***** EXERCISE DATA
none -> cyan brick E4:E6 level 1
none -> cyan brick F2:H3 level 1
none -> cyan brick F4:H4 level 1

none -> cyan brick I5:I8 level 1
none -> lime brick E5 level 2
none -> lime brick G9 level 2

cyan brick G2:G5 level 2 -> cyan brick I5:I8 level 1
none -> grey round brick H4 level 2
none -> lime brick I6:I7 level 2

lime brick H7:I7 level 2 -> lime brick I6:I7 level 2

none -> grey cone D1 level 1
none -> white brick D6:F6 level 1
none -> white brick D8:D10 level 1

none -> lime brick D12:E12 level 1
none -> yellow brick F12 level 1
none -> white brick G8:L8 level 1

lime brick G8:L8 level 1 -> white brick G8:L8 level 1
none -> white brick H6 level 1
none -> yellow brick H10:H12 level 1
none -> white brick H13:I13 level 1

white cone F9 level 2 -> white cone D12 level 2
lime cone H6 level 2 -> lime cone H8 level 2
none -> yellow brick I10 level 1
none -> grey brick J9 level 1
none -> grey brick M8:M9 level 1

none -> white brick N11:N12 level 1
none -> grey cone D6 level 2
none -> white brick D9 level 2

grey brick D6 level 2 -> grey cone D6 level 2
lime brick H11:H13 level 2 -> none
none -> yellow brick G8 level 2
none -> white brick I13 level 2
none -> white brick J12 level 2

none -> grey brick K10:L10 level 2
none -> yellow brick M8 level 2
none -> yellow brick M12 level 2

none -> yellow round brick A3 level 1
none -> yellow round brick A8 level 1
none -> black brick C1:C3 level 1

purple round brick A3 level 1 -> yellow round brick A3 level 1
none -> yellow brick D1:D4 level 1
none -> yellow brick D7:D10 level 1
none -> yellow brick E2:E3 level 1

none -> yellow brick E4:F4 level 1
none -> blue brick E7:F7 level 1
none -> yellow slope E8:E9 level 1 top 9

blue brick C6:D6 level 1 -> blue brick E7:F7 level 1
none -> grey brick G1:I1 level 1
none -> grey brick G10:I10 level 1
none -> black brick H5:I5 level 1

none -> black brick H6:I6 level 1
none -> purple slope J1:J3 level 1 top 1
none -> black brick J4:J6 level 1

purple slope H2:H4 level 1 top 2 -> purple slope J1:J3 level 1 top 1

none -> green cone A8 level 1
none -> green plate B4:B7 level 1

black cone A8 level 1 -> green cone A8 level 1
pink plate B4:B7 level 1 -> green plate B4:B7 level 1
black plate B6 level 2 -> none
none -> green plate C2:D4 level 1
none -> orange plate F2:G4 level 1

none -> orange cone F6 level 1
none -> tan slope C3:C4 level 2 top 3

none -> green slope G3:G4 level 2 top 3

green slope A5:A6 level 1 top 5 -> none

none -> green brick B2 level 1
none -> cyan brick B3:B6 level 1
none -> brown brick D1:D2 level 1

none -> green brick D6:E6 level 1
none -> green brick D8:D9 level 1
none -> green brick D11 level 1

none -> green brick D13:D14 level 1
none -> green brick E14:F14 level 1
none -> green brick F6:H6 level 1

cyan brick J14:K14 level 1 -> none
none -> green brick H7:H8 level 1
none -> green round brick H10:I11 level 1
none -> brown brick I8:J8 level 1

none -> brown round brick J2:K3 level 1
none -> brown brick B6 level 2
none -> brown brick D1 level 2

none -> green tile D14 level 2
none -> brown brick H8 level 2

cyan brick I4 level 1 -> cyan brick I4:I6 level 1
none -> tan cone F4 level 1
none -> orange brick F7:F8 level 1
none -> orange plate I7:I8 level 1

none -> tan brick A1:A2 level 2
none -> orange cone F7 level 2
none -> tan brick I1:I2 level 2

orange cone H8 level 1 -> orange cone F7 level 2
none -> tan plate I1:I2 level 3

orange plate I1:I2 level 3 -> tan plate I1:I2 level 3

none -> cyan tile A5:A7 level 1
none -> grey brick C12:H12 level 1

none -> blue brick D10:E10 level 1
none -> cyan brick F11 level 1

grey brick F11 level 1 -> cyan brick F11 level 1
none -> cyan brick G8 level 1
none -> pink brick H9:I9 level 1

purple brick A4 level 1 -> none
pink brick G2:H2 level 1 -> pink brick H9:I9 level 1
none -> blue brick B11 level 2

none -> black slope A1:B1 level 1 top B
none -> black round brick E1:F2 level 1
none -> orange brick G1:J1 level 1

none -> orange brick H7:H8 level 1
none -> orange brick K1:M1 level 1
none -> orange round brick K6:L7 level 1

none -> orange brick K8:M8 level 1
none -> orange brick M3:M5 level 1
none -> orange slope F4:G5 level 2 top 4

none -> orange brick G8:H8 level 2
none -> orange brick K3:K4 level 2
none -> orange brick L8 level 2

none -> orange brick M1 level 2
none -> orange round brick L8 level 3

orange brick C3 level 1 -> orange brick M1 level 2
**********
> [WORK TASK]: Check the data above line by line for the word "cone". State only how many lines contain it.

> [REPLY TO THE EXERCISE]: 11